## TASK DESCRIPTION
Please echo the listing below verbatim, from its first line through the line containing "Brussels: 8:47 -> 5:47", with both of those lines included.

## PROVIDED RECORDS

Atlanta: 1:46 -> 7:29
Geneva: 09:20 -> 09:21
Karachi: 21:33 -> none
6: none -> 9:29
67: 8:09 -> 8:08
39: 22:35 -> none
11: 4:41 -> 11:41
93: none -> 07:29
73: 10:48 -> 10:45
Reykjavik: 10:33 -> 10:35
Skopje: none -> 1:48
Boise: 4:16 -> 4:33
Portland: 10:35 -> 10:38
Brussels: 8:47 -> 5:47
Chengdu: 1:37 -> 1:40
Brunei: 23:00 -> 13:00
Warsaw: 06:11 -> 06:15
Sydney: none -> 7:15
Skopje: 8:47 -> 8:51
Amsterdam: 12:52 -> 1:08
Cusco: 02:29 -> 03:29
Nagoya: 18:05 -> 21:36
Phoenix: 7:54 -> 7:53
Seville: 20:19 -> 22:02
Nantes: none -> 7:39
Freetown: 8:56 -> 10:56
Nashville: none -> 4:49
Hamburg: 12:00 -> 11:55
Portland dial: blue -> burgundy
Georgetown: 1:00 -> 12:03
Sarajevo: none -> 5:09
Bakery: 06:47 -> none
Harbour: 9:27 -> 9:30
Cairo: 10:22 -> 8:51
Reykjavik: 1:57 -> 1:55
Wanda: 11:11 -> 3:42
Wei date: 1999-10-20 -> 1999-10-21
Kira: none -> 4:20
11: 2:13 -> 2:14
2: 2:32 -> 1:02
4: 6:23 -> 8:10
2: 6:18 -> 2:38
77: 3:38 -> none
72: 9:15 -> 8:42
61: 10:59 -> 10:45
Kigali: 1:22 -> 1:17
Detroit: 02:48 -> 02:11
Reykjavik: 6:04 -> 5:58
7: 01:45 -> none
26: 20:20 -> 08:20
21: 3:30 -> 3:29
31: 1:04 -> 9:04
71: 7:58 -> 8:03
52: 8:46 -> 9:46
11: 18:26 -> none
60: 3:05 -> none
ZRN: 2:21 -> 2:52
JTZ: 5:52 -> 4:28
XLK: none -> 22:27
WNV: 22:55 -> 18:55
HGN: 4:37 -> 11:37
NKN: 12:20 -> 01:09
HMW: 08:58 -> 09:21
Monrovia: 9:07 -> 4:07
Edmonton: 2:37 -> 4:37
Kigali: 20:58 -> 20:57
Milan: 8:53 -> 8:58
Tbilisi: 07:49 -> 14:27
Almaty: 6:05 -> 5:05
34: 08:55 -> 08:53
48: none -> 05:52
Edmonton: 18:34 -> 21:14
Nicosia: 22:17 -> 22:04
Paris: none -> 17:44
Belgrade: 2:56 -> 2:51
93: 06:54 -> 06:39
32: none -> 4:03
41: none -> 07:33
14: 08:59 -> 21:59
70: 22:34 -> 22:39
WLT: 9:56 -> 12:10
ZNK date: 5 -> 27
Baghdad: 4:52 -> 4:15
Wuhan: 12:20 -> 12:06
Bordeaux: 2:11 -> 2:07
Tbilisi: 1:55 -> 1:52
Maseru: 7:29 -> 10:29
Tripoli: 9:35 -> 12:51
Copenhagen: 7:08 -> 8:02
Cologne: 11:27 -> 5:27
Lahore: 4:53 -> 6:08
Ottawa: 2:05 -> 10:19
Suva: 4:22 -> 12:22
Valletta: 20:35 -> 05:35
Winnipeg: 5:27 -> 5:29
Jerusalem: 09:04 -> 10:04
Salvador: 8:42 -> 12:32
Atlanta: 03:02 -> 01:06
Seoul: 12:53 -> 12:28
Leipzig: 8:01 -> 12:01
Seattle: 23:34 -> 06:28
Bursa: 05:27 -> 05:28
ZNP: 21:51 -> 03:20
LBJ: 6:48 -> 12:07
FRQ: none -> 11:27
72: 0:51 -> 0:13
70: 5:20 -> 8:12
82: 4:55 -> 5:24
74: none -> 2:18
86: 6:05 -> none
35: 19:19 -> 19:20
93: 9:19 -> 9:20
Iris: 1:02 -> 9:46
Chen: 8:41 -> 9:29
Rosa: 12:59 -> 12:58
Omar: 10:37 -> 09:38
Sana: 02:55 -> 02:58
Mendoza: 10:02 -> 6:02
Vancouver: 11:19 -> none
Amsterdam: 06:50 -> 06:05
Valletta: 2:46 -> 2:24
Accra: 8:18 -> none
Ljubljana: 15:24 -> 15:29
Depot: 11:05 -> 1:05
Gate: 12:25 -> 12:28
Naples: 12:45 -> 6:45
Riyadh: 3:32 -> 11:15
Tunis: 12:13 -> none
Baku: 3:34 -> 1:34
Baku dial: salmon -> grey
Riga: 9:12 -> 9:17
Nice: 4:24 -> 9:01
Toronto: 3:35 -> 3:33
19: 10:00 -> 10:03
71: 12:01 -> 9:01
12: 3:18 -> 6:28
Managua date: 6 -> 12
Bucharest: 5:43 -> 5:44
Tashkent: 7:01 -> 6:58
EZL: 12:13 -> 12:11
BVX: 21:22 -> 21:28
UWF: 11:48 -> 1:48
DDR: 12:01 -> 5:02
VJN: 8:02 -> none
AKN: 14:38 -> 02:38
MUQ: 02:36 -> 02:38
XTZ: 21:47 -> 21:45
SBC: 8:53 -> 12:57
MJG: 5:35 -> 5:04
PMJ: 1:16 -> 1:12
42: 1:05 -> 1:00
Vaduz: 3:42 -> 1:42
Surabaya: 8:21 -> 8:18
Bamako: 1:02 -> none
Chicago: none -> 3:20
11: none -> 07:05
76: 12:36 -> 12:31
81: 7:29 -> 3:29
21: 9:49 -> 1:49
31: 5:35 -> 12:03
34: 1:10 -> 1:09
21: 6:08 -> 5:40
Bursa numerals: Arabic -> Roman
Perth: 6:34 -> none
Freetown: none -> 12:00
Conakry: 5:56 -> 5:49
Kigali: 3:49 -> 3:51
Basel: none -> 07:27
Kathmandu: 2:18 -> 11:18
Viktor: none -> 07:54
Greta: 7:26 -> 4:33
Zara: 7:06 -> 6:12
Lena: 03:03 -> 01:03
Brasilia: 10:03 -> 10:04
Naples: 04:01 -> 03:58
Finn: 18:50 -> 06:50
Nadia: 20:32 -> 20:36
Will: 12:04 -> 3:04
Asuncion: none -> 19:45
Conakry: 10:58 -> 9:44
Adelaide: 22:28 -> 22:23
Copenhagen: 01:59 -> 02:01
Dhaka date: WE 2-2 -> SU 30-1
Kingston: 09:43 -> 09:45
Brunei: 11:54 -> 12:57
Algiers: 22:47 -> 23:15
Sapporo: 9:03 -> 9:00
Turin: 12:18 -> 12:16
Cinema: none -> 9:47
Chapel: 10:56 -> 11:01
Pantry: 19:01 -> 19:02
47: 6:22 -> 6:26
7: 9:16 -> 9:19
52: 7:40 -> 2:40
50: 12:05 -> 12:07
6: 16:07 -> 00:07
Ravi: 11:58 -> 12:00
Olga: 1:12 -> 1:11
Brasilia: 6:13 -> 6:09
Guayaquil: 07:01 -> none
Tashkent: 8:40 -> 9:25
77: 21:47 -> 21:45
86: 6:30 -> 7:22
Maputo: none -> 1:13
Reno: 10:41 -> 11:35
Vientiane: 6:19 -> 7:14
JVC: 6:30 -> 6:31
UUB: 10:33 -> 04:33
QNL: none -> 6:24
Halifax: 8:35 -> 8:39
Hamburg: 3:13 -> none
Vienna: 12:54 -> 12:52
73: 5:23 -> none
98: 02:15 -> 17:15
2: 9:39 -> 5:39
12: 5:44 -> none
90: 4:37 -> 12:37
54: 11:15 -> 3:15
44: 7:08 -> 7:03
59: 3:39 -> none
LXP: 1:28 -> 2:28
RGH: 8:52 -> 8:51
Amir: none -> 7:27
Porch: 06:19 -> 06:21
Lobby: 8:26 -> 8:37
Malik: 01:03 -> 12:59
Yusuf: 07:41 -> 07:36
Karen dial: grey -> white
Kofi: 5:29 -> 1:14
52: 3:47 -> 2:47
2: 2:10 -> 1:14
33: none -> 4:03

## EXERCISE SOLUTION
Atlanta: 1:46 -> 7:29
Geneva: 09:20 -> 09:21
Karachi: 21:33 -> none
6: none -> 9:29
67: 8:09 -> 8:08
39: 22:35 -> none
11: 4:41 -> 11:41
93: none -> 07:29
73: 10:48 -> 10:45
Reykjavik: 10:33 -> 10:35
Skopje: none -> 1:48
Boise: 4:16 -> 4:33
Portland: 10:35 -> 10:38
Brussels: 8:47 -> 5:47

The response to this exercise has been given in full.